-- Opening Marker --

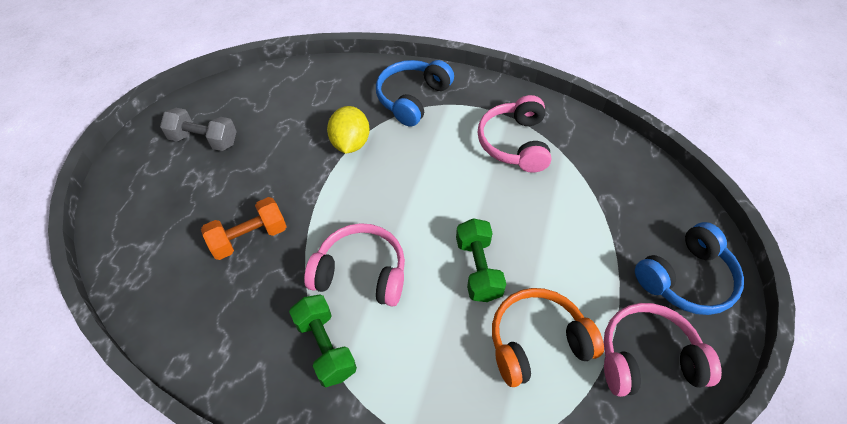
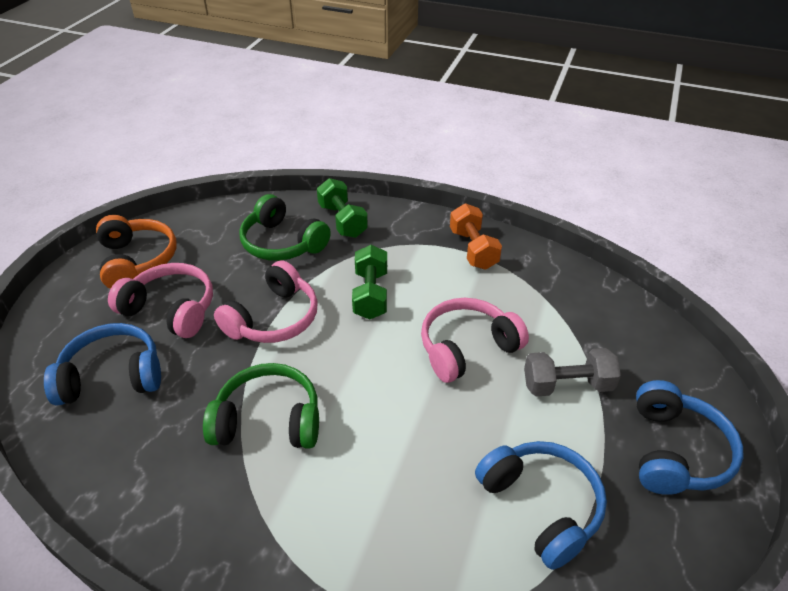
blue headphones: 2 -> 3
green headphones: 0 -> 2
yellow lemon: 1 -> 0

-- Closing Marker --

What the task requires:
All of the data needs repeating exactly, but the pictures do not.

Task solution:
blue headphones: 2 -> 3
green headphones: 0 -> 2
yellow lemon: 1 -> 0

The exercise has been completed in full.